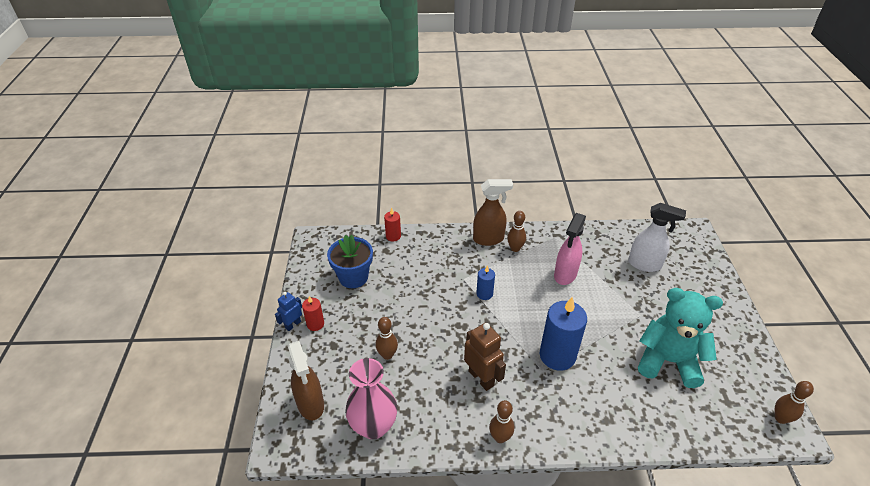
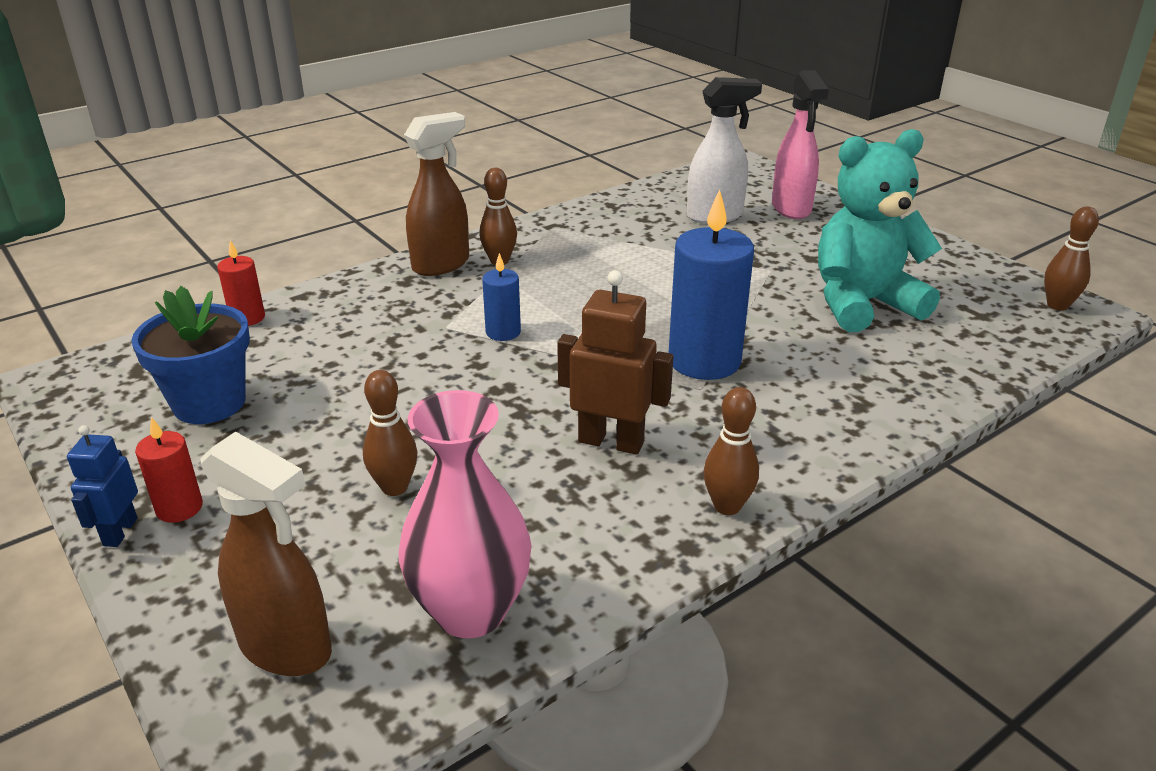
camera: 35 degrees left, 10 degrees down
pink spray bottle [554,213,586,285] -> pink spray bottle moved to [772,70,829,219]

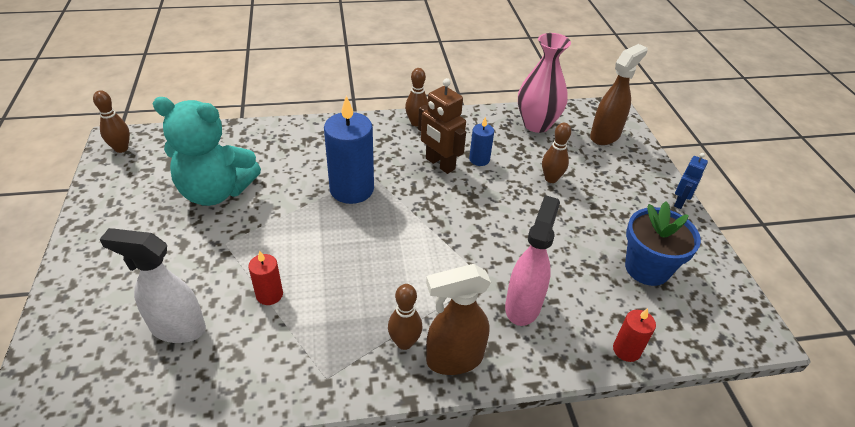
camera: 155 degrees left, 10 degrees up
red candle [135,417,203,523] -> red candle moved to [248,250,283,305]
brown spray bottle [201,431,332,676] -> brown spray bottle turned 75 degrees clockwise [590,44,648,145]
blue candle [482,253,521,341] -> blue candle moved to [469,117,494,166]
pink spray bottle [772,70,829,219] -> pink spray bottle moved to [505,195,560,326]

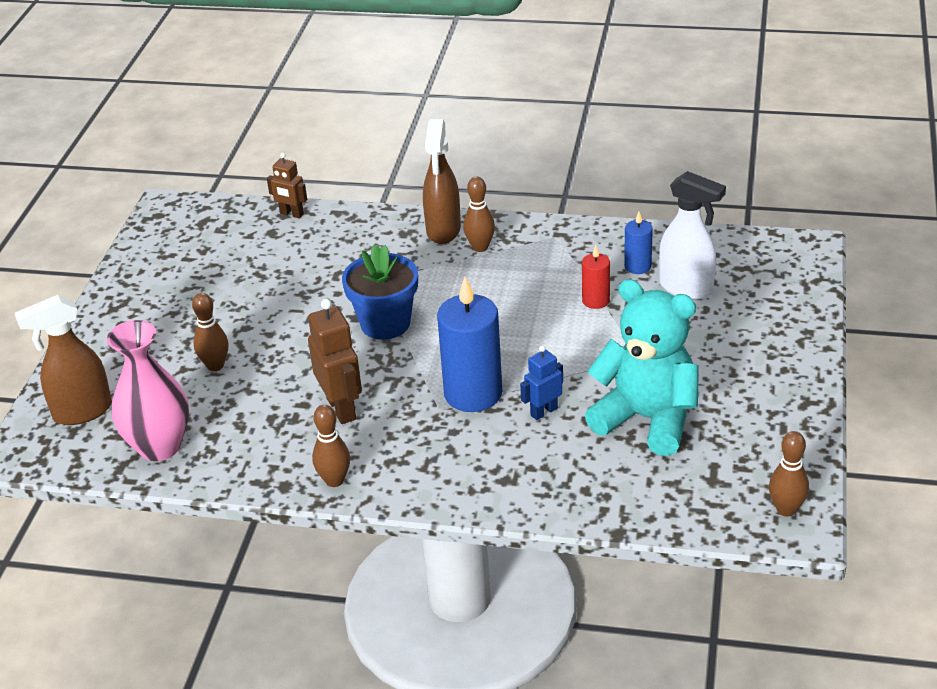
camera: 155 degrees left, 5 degrees down
brown spray bottle [426,264,491,375] -> brown spray bottle turned 90 degrees clockwise [423,119,461,244]
blue candle [469,117,494,166] -> blue candle moved to [624,212,653,274]
pink spray bottle [505,195,560,326] -> none
red candle [613,308,656,362] -> brown robot [267,153,307,218]
blue flower pot [625,202,701,286] -> blue flower pot moved to [342,245,418,340]
blue robot [674,153,708,209] -> blue robot moved to [520,345,563,420]

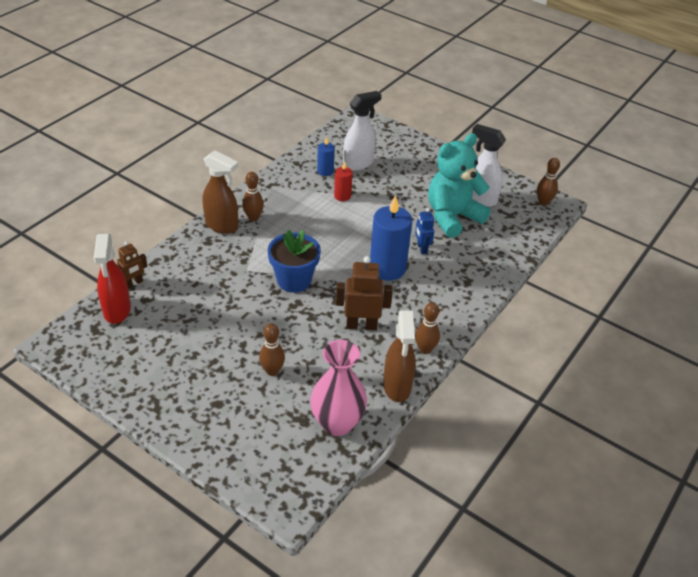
camera: 70 degrees left, 5 degrees up
brown spray bottle [15,295,112,425] -> brown spray bottle moved to [383,310,416,402]
none -> red spray bottle [94,234,131,324]
none -> white spray bottle [471,124,506,207]

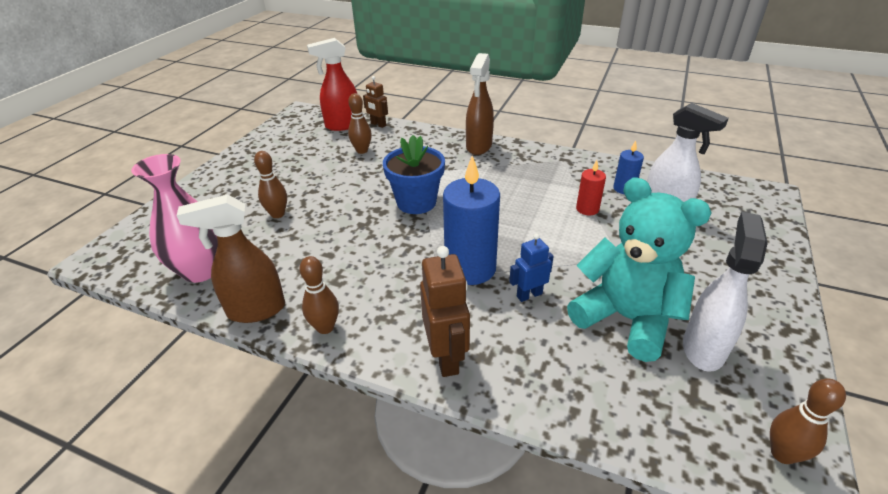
camera: 80 degrees right, 5 degrees down
brown bowling pin [242,172,264,221] -> brown bowling pin moved to [348,93,372,154]
brown robot [336,256,393,330] -> brown robot moved to [420,246,470,377]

(What you need to do): What you should produce is an exact copy of the records, with the pictures left out.

(Answer to this exercise):
camera: 35 degrees left, 10 degrees down
pink spray bottle [554,213,586,285] -> pink spray bottle moved to [772,70,829,219]

camera: 155 degrees left, 10 degrees up
red candle [135,417,203,523] -> red candle moved to [248,250,283,305]
brown spray bottle [201,431,332,676] -> brown spray bottle turned 75 degrees clockwise [590,44,648,145]
blue candle [482,253,521,341] -> blue candle moved to [469,117,494,166]
pink spray bottle [772,70,829,219] -> pink spray bottle moved to [505,195,560,326]

camera: 155 degrees left, 5 degrees down
brown spray bottle [426,264,491,375] -> brown spray bottle turned 90 degrees clockwise [423,119,461,244]
blue candle [469,117,494,166] -> blue candle moved to [624,212,653,274]
pink spray bottle [505,195,560,326] -> none
red candle [613,308,656,362] -> brown robot [267,153,307,218]
blue flower pot [625,202,701,286] -> blue flower pot moved to [342,245,418,340]
blue robot [674,153,708,209] -> blue robot moved to [520,345,563,420]

camera: 70 degrees left, 5 degrees up
brown spray bottle [15,295,112,425] -> brown spray bottle moved to [383,310,416,402]
none -> red spray bottle [94,234,131,324]
none -> white spray bottle [471,124,506,207]

camera: 80 degrees right, 5 degrees down
brown bowling pin [242,172,264,221] -> brown bowling pin moved to [348,93,372,154]
brown robot [336,256,393,330] -> brown robot moved to [420,246,470,377]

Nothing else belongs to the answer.